Task item.
Please write out, exactly, every line of the listing from its first line through the one that includes "after: turquoise glasses".

+---+

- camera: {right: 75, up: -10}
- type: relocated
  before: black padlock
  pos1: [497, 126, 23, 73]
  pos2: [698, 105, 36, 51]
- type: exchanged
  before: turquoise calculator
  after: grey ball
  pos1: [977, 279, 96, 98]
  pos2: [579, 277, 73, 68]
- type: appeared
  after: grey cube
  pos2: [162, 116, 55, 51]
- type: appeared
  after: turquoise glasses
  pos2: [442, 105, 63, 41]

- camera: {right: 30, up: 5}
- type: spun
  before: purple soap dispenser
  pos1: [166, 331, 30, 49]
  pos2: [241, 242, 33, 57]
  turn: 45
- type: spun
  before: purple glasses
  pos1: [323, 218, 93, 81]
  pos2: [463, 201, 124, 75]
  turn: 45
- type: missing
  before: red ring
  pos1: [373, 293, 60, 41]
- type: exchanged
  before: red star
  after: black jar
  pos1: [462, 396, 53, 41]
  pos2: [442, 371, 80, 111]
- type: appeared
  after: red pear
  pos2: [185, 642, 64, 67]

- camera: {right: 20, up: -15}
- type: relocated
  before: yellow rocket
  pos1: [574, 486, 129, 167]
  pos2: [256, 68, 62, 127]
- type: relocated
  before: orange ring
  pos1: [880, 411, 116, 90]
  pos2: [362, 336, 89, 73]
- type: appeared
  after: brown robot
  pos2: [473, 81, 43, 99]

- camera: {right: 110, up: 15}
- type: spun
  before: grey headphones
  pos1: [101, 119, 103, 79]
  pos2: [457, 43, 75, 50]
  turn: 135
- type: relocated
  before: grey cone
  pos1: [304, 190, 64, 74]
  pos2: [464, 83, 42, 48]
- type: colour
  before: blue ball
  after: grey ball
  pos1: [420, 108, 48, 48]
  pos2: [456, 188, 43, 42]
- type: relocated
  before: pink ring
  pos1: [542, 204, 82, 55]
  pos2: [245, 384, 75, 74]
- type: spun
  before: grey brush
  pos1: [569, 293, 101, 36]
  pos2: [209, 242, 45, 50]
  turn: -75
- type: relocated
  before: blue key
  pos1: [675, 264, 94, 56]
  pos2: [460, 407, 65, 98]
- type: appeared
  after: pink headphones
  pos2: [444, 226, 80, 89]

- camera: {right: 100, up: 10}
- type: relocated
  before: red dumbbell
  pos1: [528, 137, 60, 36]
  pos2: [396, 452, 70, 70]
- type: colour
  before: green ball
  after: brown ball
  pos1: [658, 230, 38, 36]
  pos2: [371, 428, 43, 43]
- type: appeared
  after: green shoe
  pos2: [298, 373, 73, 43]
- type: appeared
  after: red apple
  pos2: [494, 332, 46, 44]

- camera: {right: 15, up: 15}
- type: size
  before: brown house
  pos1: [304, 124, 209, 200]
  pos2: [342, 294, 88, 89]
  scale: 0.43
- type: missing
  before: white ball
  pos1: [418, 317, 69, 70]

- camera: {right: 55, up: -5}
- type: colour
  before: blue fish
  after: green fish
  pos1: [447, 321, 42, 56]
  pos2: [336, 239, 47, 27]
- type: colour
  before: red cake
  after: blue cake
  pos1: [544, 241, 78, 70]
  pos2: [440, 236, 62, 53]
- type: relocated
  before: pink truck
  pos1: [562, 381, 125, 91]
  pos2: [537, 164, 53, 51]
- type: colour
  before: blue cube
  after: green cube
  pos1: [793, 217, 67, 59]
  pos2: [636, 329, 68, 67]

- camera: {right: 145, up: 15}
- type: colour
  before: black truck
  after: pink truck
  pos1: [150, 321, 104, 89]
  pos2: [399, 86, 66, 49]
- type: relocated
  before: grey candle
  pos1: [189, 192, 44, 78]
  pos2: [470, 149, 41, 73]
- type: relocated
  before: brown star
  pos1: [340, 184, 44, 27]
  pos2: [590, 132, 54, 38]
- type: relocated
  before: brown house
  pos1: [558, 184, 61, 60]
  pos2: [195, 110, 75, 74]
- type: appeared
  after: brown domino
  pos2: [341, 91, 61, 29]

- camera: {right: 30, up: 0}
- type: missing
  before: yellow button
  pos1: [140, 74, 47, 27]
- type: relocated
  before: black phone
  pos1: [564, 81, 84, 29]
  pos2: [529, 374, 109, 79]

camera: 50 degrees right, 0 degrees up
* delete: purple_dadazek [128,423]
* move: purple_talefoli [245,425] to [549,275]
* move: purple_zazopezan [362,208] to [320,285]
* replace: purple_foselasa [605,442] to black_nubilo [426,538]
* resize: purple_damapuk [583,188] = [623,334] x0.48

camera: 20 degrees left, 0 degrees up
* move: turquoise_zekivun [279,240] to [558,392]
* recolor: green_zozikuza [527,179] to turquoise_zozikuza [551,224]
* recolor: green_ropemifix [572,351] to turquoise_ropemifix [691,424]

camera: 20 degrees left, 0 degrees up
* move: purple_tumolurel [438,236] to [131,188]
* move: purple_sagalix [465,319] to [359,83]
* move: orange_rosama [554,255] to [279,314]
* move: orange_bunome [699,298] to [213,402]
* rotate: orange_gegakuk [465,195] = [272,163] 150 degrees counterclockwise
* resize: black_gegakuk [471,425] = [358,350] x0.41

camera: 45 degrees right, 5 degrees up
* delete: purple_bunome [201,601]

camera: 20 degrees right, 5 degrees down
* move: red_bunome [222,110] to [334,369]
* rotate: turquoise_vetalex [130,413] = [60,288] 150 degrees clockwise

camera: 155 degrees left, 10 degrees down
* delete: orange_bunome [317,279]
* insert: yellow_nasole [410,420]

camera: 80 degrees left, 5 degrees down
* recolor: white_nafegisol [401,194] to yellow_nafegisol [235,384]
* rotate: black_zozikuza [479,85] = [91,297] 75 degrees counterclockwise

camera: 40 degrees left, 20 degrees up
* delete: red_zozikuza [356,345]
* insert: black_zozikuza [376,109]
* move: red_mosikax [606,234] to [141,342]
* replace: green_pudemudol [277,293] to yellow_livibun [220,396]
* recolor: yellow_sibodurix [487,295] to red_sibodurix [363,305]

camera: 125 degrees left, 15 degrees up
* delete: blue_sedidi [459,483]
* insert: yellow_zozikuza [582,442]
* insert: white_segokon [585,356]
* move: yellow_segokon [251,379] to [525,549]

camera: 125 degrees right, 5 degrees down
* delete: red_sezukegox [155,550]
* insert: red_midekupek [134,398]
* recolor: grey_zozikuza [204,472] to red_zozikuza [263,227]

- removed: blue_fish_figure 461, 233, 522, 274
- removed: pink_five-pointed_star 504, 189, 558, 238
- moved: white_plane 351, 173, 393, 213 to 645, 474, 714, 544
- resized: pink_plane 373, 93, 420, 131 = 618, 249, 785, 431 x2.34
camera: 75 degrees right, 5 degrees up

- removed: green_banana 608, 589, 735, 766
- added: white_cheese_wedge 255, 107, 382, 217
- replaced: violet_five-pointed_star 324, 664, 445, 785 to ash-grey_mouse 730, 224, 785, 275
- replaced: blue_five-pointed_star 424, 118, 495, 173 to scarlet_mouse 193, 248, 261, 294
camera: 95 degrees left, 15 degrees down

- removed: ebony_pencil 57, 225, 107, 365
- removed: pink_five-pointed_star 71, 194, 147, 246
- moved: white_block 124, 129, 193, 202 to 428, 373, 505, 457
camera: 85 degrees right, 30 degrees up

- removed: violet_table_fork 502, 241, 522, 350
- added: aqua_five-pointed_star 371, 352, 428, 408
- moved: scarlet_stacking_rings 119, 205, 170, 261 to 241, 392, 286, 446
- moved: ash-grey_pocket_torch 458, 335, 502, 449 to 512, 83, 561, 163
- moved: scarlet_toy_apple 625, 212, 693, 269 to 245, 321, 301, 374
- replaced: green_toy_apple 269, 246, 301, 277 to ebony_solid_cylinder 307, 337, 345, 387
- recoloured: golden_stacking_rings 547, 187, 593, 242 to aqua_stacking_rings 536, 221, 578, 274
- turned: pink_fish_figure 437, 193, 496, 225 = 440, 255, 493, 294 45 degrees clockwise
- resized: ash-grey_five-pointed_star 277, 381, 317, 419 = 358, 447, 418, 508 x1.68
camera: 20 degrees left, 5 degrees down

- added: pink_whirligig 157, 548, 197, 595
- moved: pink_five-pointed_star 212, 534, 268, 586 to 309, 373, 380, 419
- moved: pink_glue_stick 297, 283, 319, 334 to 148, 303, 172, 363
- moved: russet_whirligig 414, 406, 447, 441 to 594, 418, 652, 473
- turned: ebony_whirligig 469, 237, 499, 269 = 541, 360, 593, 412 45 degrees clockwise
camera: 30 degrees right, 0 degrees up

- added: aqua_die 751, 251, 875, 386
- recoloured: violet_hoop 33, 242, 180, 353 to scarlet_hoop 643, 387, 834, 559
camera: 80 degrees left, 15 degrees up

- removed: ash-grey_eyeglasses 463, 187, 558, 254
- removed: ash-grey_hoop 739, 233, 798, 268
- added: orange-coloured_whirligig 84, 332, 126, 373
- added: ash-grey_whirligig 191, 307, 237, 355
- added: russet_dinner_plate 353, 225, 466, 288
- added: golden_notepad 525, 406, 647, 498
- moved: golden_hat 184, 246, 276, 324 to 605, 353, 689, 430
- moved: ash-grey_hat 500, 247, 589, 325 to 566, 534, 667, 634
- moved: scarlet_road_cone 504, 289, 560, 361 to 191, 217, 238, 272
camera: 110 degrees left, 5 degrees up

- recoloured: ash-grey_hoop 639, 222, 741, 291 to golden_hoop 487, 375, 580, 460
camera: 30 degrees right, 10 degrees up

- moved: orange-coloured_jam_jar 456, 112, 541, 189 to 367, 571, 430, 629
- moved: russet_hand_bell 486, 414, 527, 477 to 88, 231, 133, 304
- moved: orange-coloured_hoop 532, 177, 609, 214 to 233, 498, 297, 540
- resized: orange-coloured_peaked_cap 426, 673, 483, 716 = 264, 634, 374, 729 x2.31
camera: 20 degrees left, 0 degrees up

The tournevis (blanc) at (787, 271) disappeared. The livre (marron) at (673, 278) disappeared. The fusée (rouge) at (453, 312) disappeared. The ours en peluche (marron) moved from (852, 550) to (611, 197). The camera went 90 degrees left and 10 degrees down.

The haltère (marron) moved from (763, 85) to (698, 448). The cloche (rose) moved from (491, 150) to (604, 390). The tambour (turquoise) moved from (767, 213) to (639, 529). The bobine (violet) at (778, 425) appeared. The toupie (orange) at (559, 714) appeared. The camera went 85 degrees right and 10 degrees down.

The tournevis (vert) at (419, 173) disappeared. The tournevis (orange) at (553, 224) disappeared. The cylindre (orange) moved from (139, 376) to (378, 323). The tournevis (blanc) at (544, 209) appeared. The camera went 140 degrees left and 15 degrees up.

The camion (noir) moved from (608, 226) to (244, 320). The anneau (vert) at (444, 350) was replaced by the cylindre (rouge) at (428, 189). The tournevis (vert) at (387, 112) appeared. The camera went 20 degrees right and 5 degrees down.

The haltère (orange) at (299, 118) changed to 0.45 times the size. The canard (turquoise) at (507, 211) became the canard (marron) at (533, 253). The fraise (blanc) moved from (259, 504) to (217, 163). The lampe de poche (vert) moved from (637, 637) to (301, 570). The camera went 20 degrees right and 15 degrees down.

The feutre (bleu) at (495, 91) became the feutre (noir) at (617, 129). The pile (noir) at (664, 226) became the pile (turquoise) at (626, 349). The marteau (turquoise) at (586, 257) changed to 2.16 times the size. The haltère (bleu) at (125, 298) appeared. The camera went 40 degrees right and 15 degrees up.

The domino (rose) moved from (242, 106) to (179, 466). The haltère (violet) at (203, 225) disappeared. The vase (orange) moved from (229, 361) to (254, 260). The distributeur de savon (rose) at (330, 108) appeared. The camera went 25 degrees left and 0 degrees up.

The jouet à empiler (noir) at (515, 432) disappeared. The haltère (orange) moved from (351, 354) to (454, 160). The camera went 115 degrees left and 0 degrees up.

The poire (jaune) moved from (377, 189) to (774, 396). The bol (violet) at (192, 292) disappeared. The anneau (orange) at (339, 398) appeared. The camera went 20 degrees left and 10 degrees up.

+---+

Expected answer.
- camera: {right: 75, up: -10}
- type: relocated
  before: black padlock
  pos1: [497, 126, 23, 73]
  pos2: [698, 105, 36, 51]
- type: exchanged
  before: turquoise calculator
  after: grey ball
  pos1: [977, 279, 96, 98]
  pos2: [579, 277, 73, 68]
- type: appeared
  after: grey cube
  pos2: [162, 116, 55, 51]
- type: appeared
  after: turquoise glasses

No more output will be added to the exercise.